▶ Data for review
▶
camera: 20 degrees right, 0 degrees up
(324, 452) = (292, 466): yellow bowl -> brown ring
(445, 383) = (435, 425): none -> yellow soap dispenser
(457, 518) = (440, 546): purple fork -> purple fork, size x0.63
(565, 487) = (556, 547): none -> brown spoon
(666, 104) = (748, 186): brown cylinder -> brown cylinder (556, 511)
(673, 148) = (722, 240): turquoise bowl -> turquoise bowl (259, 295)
◀
▶
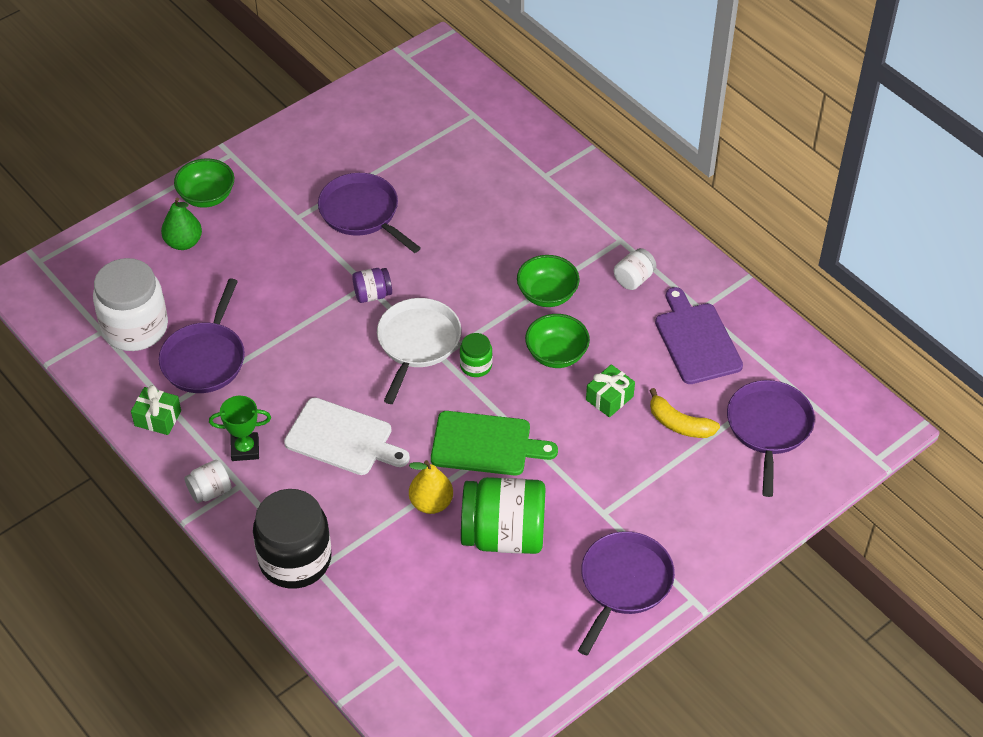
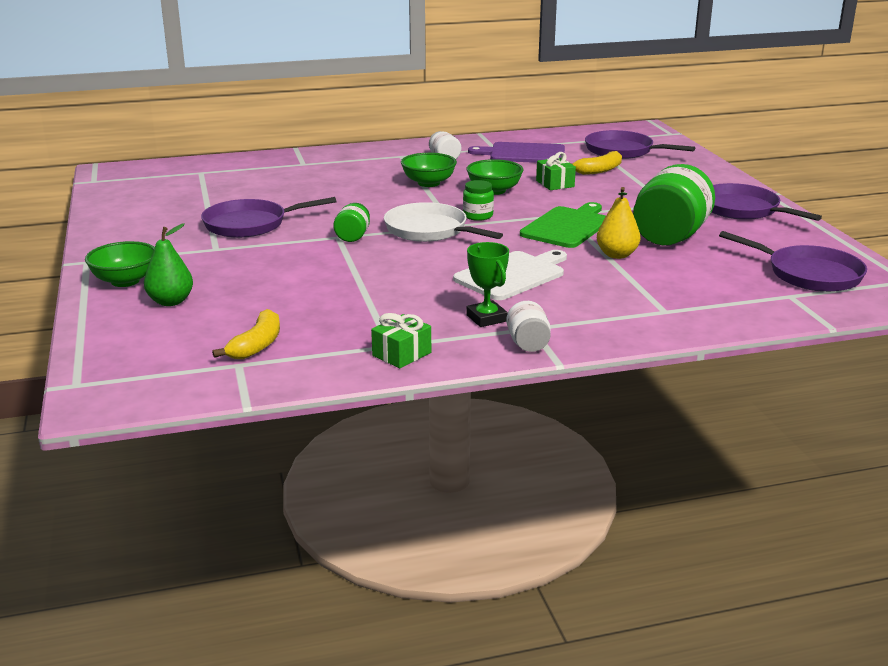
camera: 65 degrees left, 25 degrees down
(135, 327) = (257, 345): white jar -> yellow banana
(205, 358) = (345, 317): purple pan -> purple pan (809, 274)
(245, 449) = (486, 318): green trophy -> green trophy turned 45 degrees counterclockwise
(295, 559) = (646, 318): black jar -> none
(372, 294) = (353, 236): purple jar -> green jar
◀
▶
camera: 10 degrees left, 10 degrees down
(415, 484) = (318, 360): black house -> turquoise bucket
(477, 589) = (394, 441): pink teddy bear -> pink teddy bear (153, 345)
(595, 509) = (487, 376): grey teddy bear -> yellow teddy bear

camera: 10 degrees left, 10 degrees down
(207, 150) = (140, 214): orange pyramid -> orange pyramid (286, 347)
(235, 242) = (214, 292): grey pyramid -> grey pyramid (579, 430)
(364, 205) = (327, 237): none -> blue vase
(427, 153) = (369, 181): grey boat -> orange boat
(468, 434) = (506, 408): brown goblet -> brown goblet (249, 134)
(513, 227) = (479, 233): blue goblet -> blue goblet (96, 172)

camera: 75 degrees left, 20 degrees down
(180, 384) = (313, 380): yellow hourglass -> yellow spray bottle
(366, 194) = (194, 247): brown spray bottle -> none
◀
▶ Exercise goal
Return word for word the lines above from the line with "camera: 20 degrees right, 0 degrees up" to the line with "(673, 148) = (722, 240): turquoise", including both and leaving out all others.

▶ Answer for the task
camera: 20 degrees right, 0 degrees up
(324, 452) = (292, 466): yellow bowl -> brown ring
(445, 383) = (435, 425): none -> yellow soap dispenser
(457, 518) = (440, 546): purple fork -> purple fork, size x0.63
(565, 487) = (556, 547): none -> brown spoon
(666, 104) = (748, 186): brown cylinder -> brown cylinder (556, 511)
(673, 148) = (722, 240): turquoise bowl -> turquoise bowl (259, 295)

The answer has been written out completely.